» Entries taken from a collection

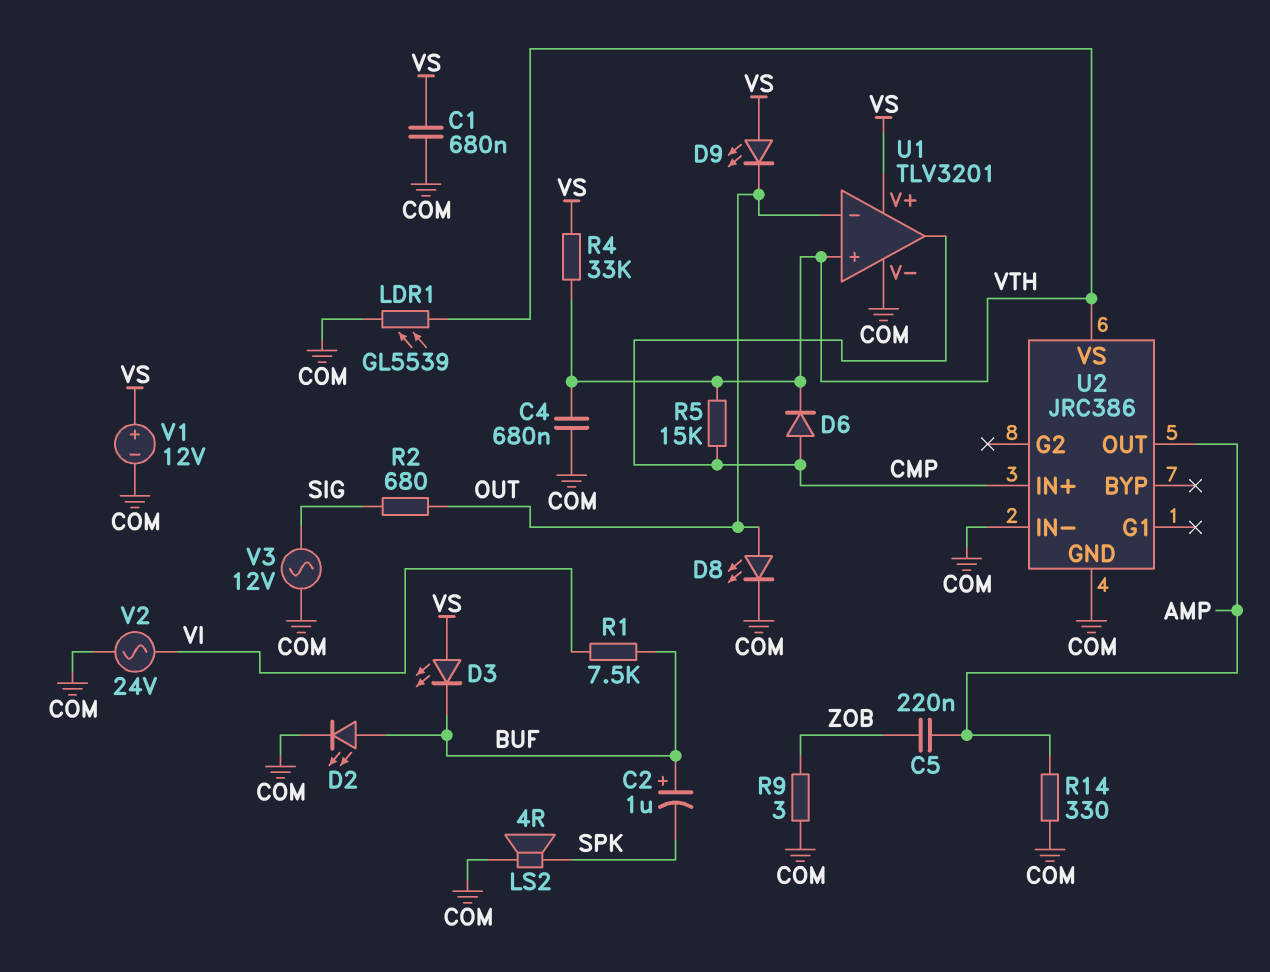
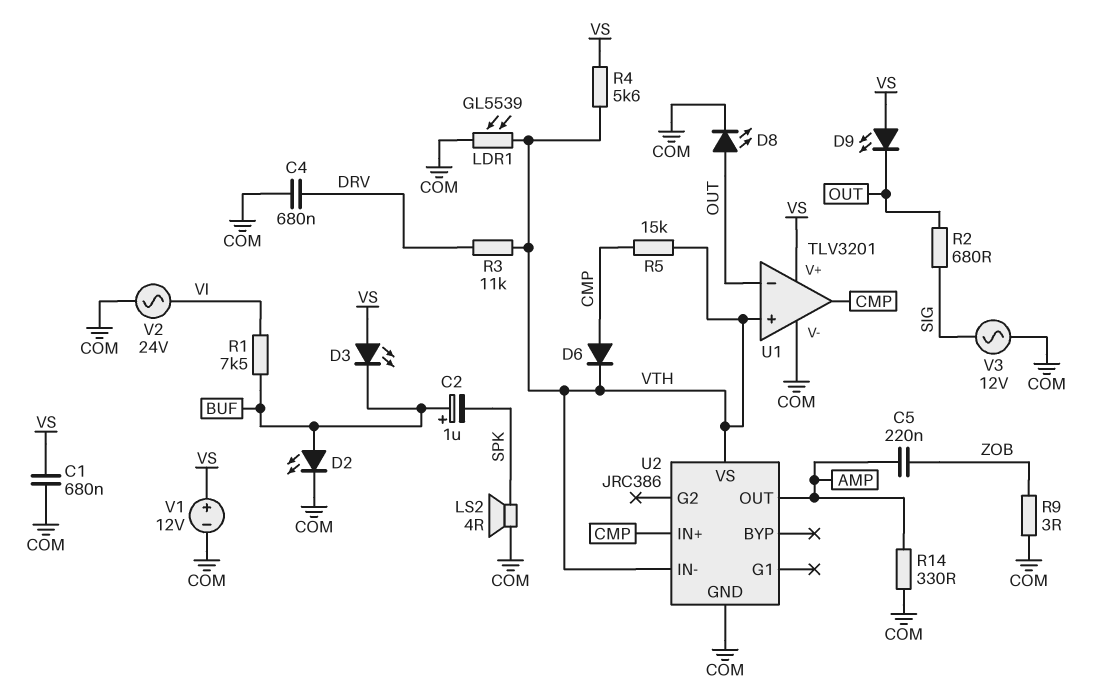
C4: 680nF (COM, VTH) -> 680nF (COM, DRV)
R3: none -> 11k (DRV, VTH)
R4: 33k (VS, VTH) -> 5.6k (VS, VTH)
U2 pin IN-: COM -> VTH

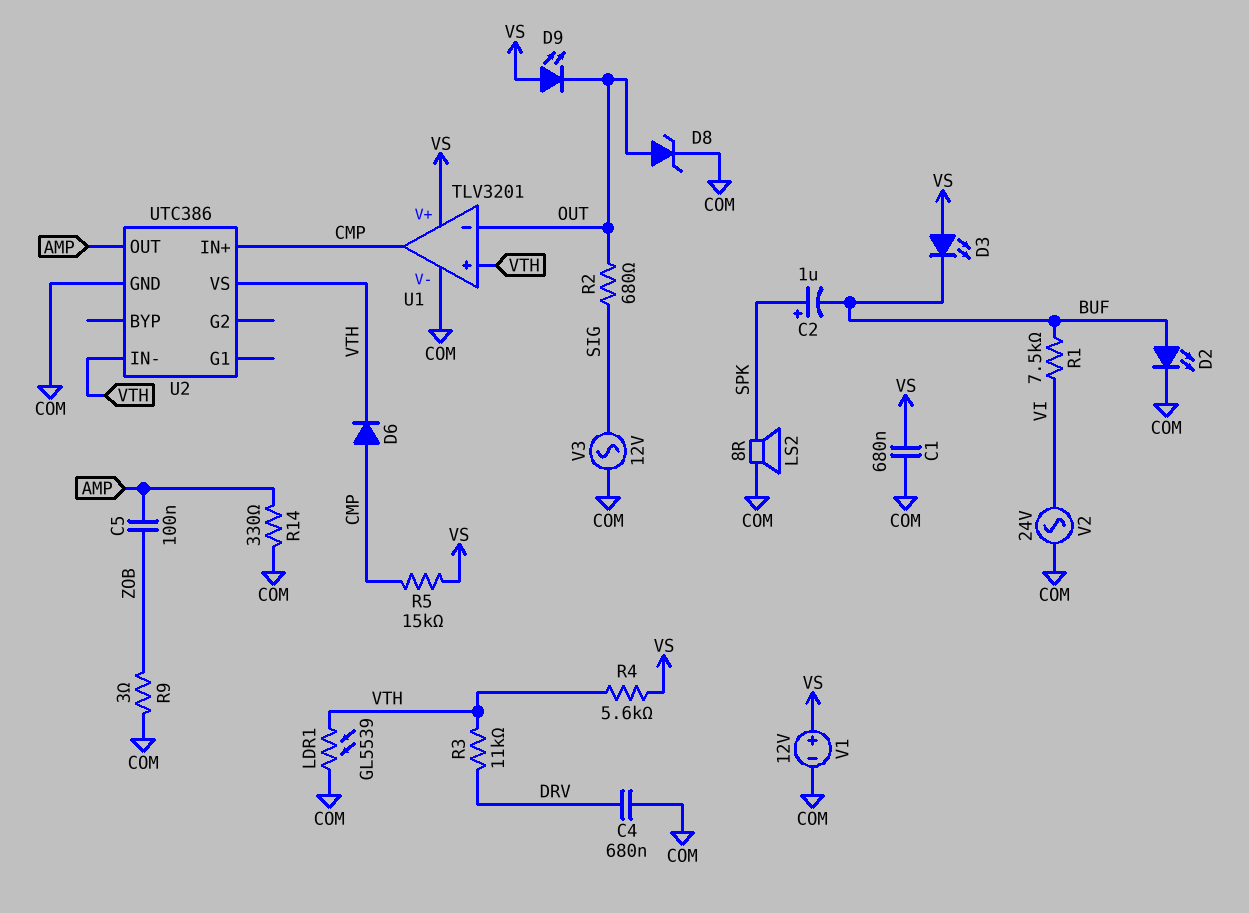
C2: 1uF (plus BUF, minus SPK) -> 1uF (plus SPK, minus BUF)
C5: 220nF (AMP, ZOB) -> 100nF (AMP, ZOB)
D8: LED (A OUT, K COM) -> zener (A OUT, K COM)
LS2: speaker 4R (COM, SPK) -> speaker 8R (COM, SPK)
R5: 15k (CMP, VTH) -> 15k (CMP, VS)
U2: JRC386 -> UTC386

...

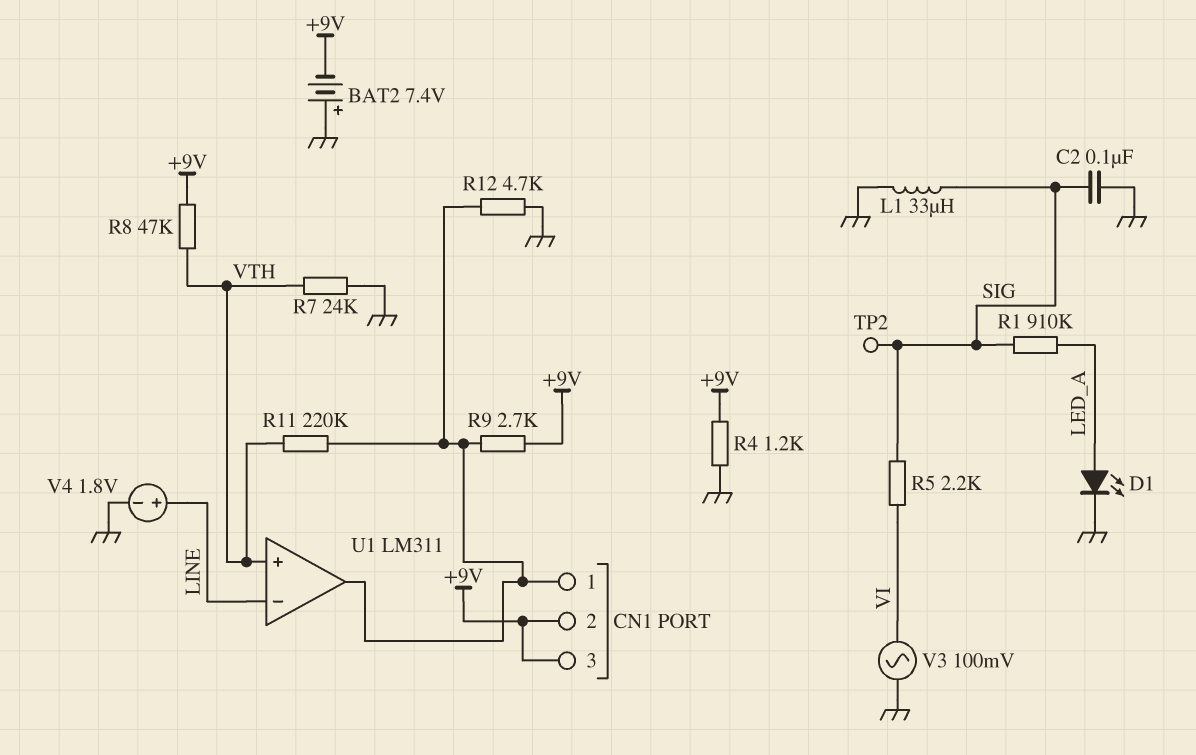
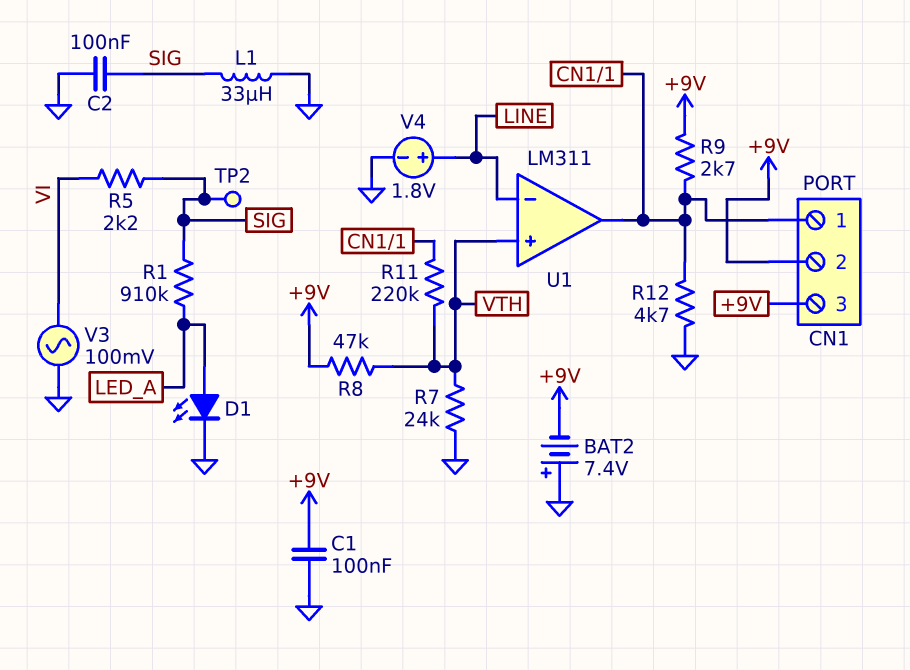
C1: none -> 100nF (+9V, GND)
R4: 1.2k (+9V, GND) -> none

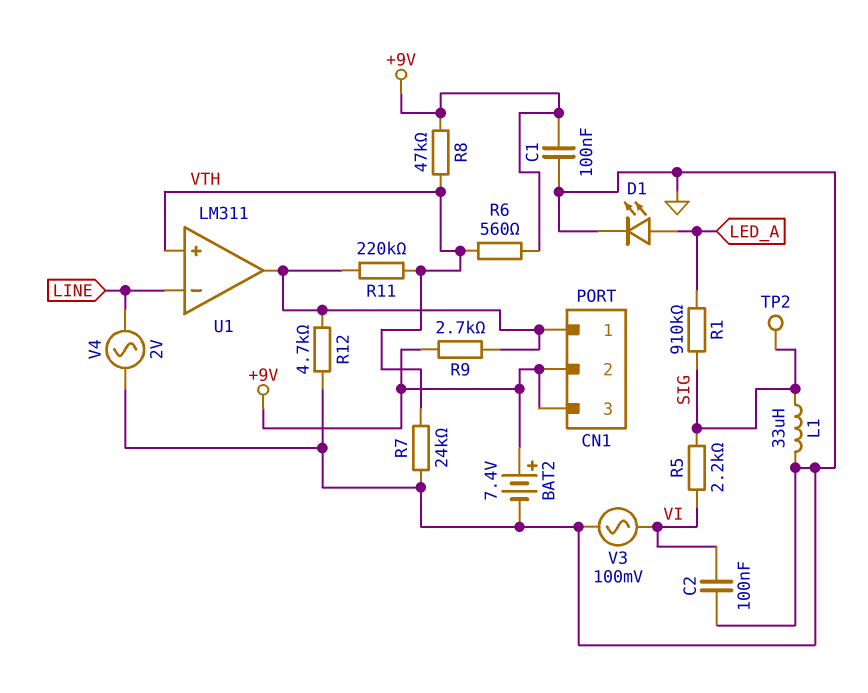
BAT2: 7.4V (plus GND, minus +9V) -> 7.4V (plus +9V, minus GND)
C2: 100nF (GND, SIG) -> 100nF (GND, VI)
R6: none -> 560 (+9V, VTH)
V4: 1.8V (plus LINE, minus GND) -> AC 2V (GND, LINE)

* * *

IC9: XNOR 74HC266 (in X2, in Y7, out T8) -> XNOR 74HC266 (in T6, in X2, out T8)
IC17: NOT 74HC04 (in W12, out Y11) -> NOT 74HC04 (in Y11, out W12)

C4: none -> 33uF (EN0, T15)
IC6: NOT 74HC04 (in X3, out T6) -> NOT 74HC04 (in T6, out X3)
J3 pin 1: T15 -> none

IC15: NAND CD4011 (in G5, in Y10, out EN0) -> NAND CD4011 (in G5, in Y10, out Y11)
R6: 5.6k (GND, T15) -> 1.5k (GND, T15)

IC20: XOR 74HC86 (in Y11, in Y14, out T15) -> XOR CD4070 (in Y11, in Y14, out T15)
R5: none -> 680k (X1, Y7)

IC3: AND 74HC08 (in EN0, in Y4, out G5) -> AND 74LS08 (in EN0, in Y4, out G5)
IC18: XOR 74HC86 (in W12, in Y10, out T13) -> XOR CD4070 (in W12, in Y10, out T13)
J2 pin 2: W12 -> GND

» REQUIREMENT
What is the number of lines in the records that hold the word "minus"? Answer with that number only.

» WORKED SOLUTION
3